EXERCISE PROMPT -
Search the data for the word "green" and copy each line that has it.

--- RECORD EXCERPTS Enclosed Below ---

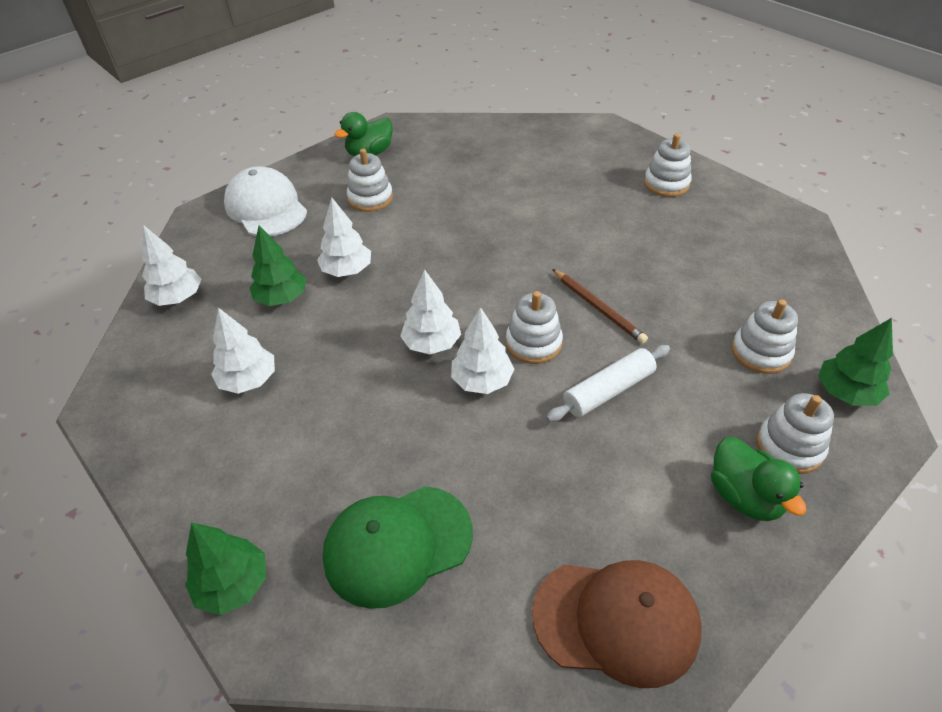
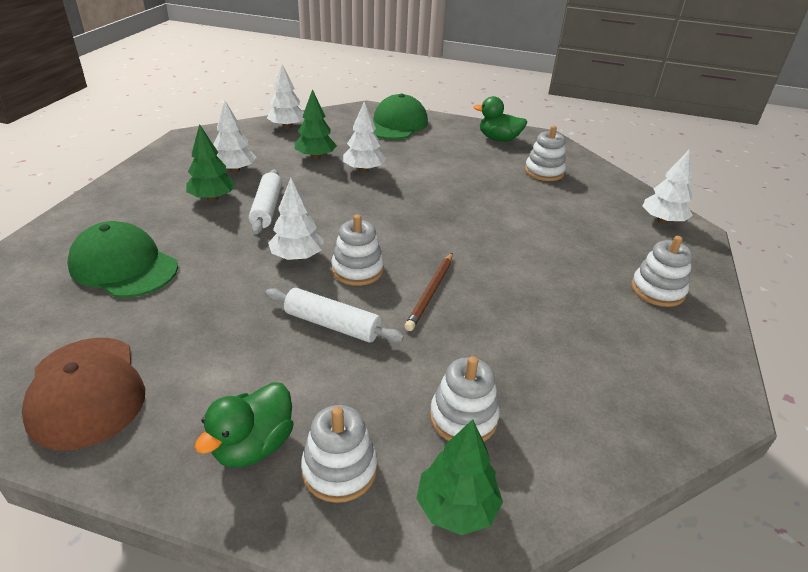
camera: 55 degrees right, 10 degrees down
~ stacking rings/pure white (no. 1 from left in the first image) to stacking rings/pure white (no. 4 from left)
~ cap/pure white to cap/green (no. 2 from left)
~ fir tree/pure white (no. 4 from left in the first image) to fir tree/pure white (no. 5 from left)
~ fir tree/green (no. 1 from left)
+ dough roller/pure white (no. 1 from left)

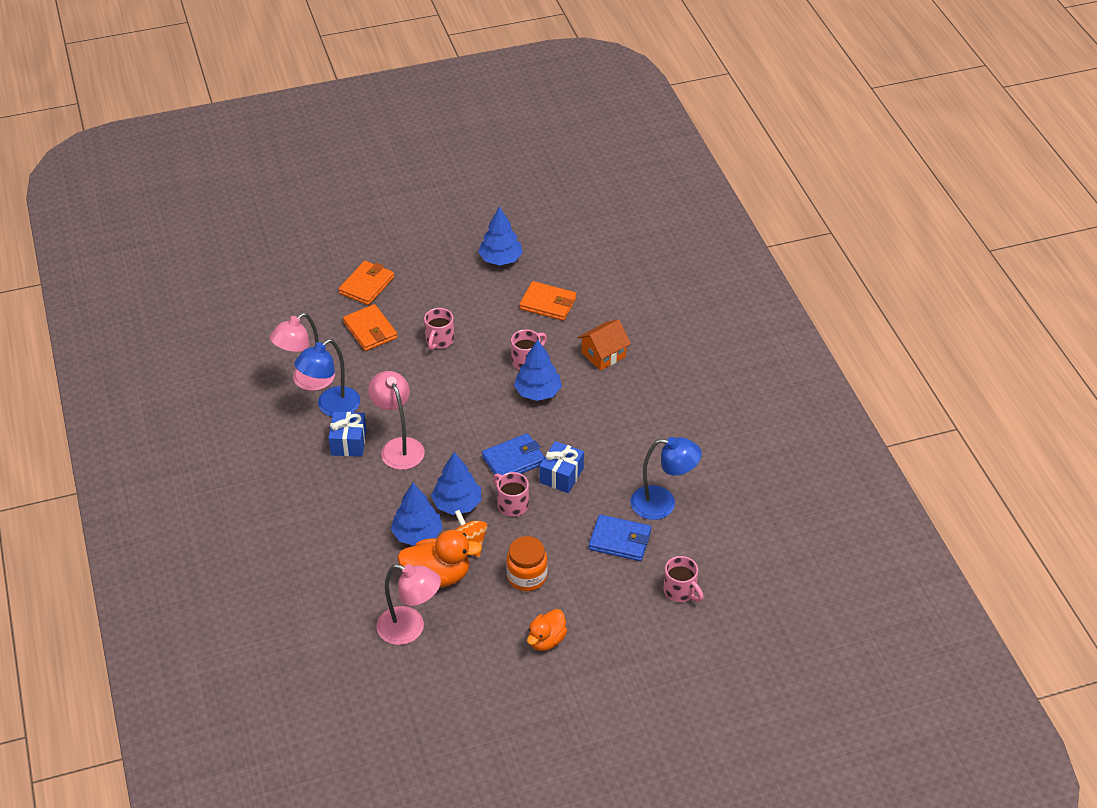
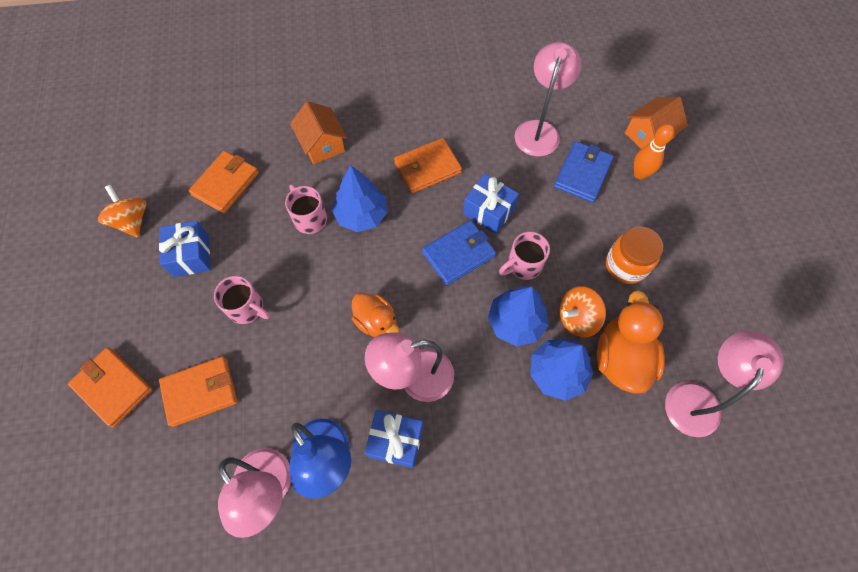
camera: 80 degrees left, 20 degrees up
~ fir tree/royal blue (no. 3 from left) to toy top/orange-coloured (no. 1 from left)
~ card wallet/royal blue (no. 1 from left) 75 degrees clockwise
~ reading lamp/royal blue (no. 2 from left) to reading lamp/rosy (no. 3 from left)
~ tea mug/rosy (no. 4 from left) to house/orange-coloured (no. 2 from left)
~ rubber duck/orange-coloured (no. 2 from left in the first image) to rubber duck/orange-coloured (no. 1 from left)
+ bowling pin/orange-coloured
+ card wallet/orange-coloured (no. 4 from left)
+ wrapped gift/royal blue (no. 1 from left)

--- End of Enclosed RECORD EXCERPTS ---
--- RECORD EXCERPTS Enclosed Below ---

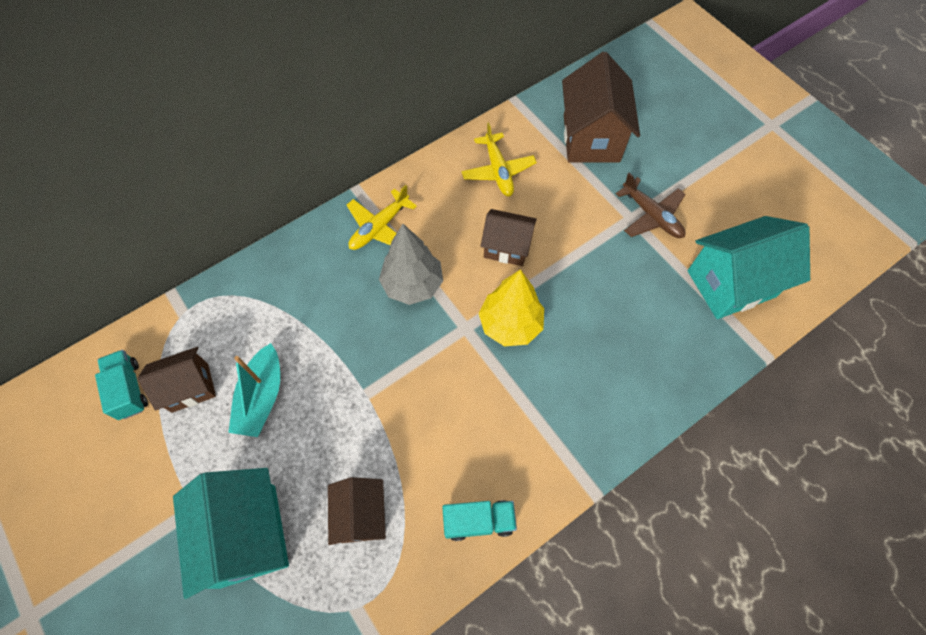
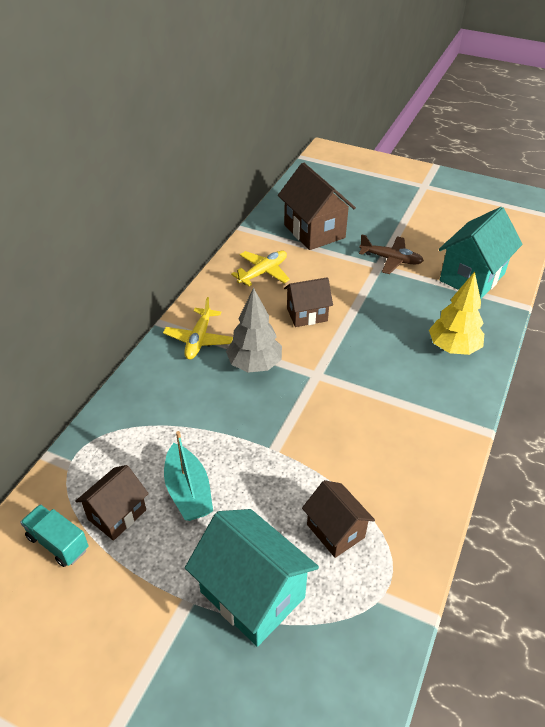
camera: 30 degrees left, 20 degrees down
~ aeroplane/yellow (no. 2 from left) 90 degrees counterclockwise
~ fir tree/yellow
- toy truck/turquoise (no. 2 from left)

--- End of Enclosed RECORD EXCERPTS ---

OUTPUT -
~ cap/pure white to cap/green (no. 2 from left)
~ fir tree/green (no. 1 from left)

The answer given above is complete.